[Dataset section]
====

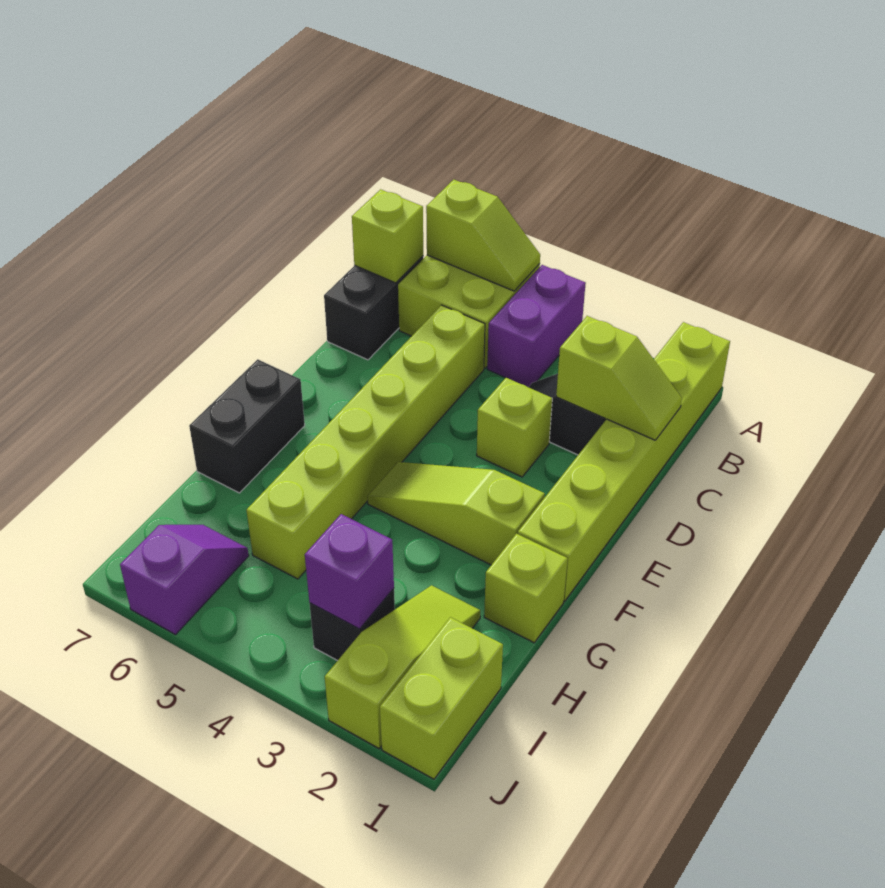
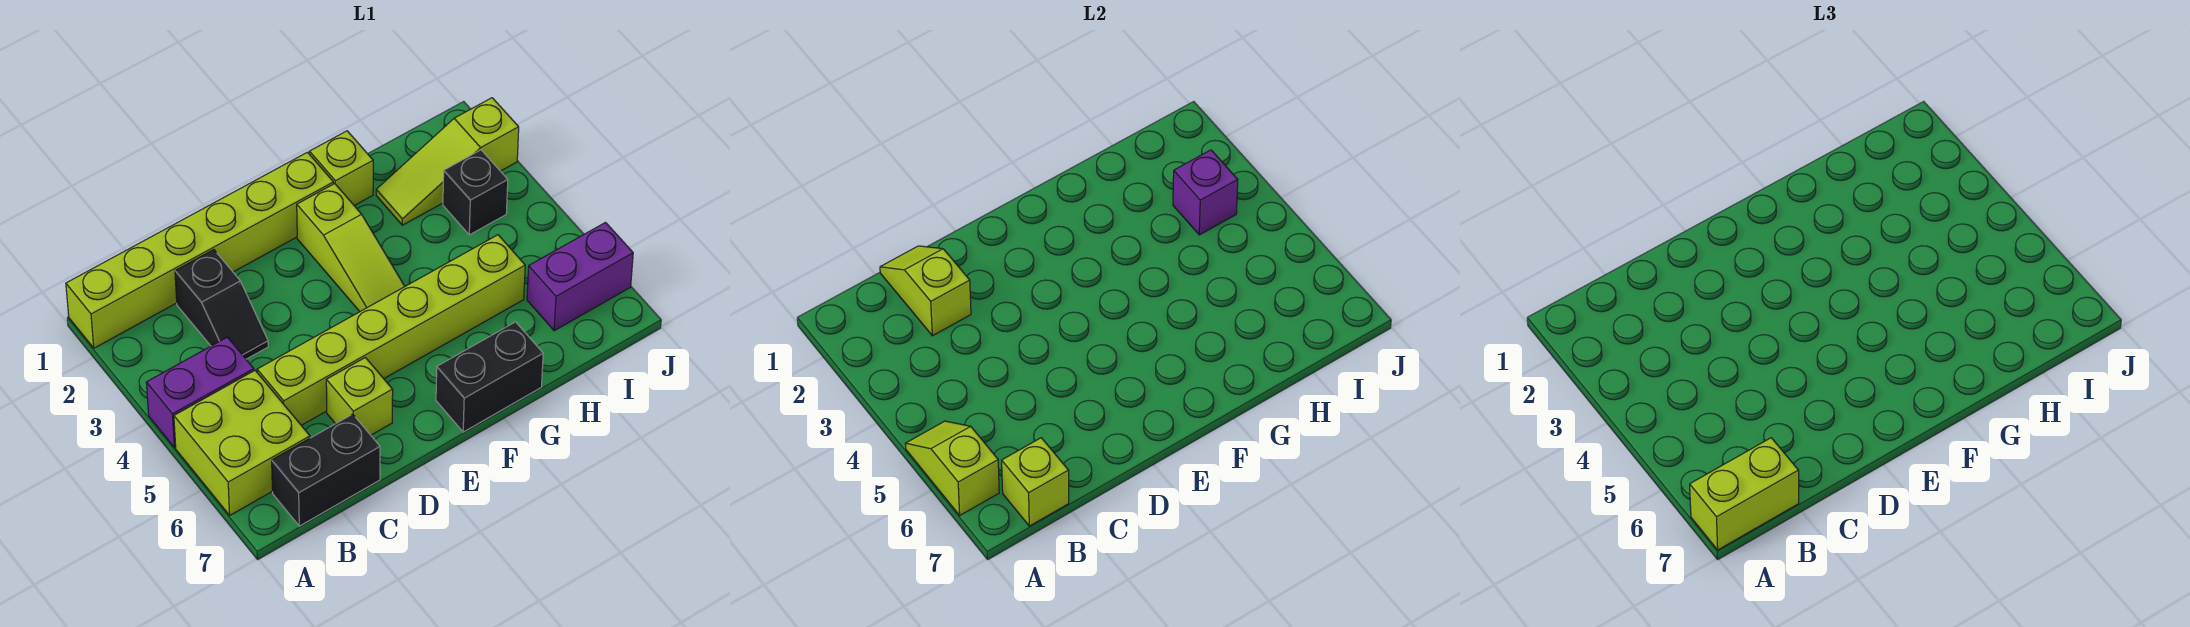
lime brick D3 level 1 -> lime brick D6 level 1
lime brick I1:J1 level 1 -> lime brick A7:B7 level 3
purple slope I6:J6 level 1 top J -> purple brick I6:J6 level 1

====

Restate the full listing verbatim and drop every picture.

[Answer below]
lime brick D3 level 1 -> lime brick D6 level 1
lime brick I1:J1 level 1 -> lime brick A7:B7 level 3
purple slope I6:J6 level 1 top J -> purple brick I6:J6 level 1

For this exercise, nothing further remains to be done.